▸ Task item:
In the data below, which lines contain "purple"? List them by copying each one.
Source material Start Marker
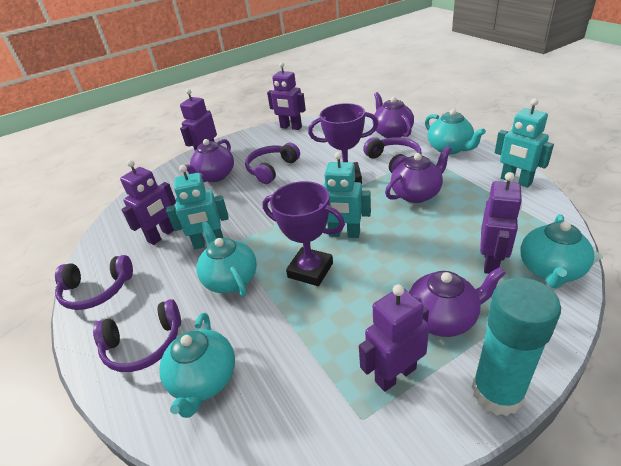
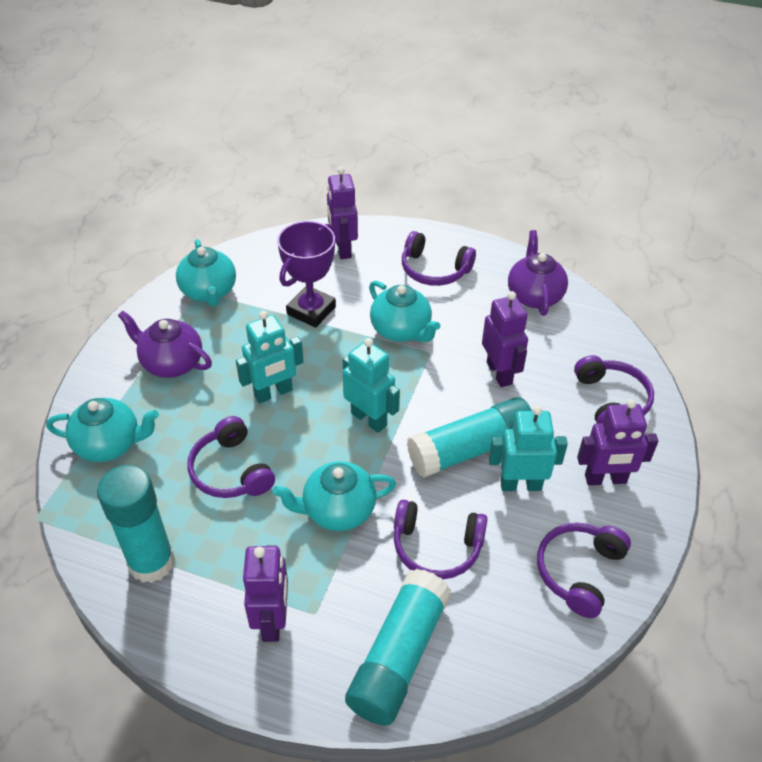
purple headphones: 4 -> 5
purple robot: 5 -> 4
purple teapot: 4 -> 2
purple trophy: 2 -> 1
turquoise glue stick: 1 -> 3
Source material End Marker
▸ Problem solution:
purple headphones: 4 -> 5
purple robot: 5 -> 4
purple teapot: 4 -> 2
purple trophy: 2 -> 1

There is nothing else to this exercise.